═══ SOURCE DATA
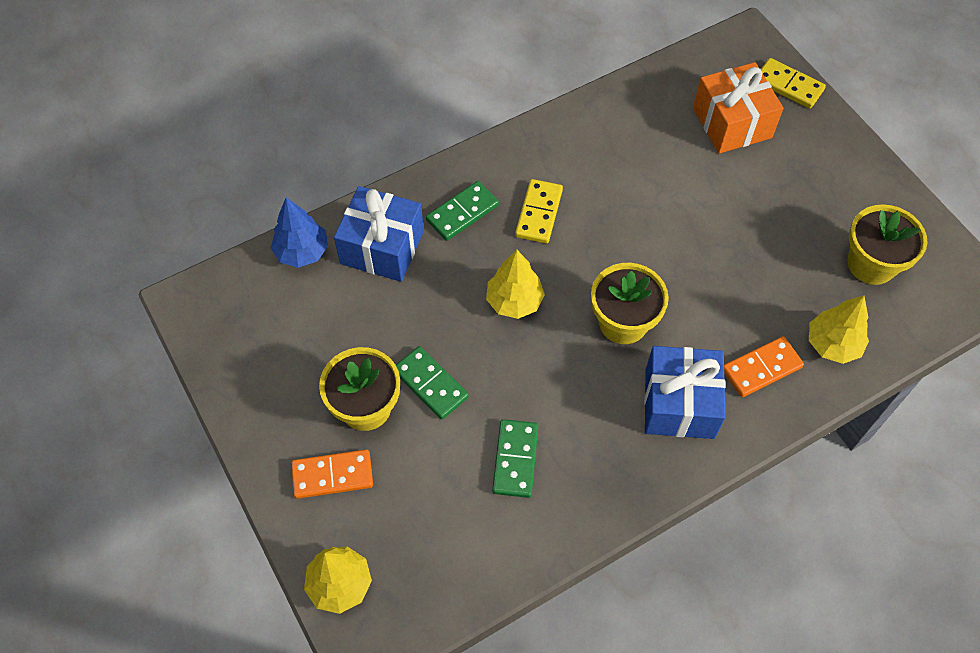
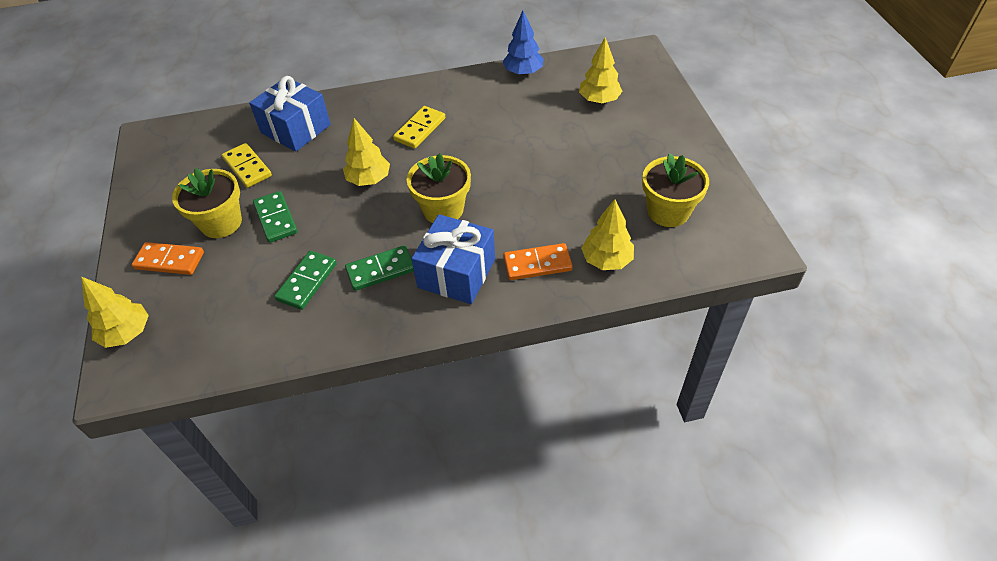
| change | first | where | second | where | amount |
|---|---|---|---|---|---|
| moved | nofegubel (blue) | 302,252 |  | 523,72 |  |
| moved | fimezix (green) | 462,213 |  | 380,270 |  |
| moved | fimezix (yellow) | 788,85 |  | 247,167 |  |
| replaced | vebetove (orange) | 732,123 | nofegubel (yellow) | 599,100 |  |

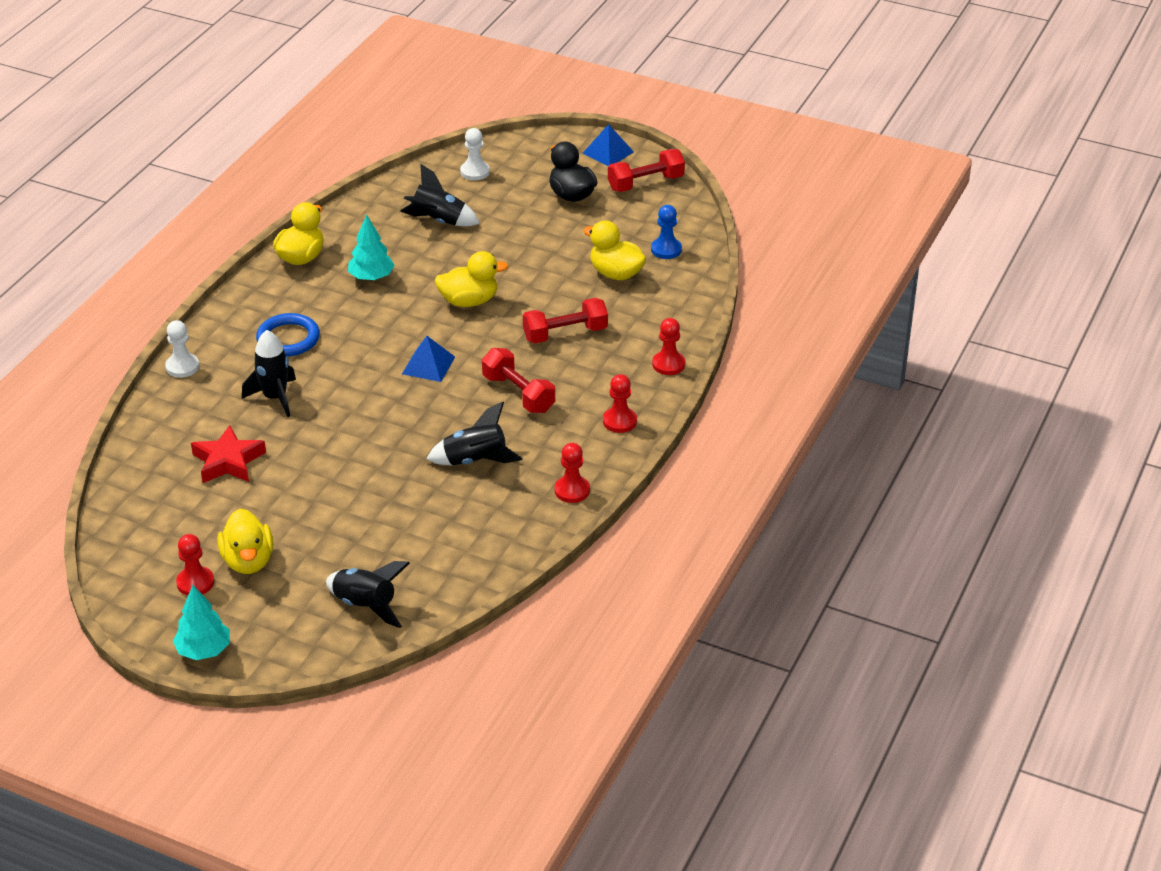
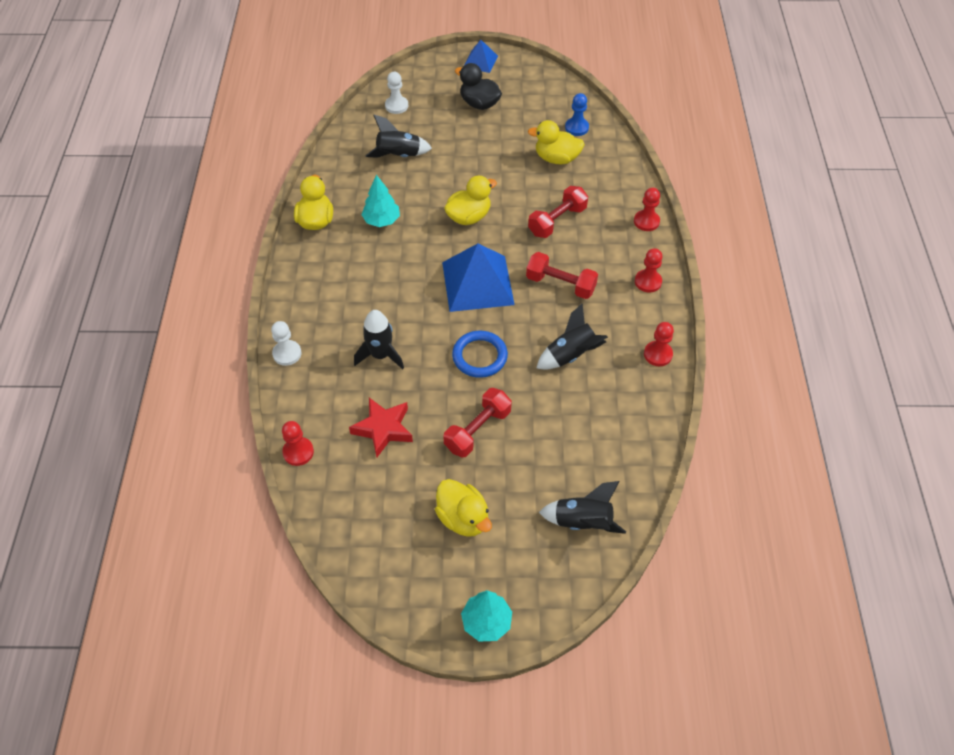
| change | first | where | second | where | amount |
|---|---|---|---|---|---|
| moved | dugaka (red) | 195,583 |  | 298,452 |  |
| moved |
══════
- EXERCISE OBJECTIVE -
Your answer should copy the listing word for word, with no pictures in it.

- SOLUTION FOR THIS PROBLEM -
| change | first | where | second | where | amount |
|---|---|---|---|---|---|
| moved | nofegubel (blue) | 302,252 |  | 523,72 |  |
| moved | fimezix (green) | 462,213 |  | 380,270 |  |
| moved | fimezix (yellow) | 788,85 |  | 247,167 |  |
| replaced | vebetove (orange) | 732,123 | nofegubel (yellow) | 599,100 |  |

| change | first | where | second | where | amount |
|---|---|---|---|---|---|
| moved | dugaka (red) | 195,583 |  | 298,452 |  |
| moved |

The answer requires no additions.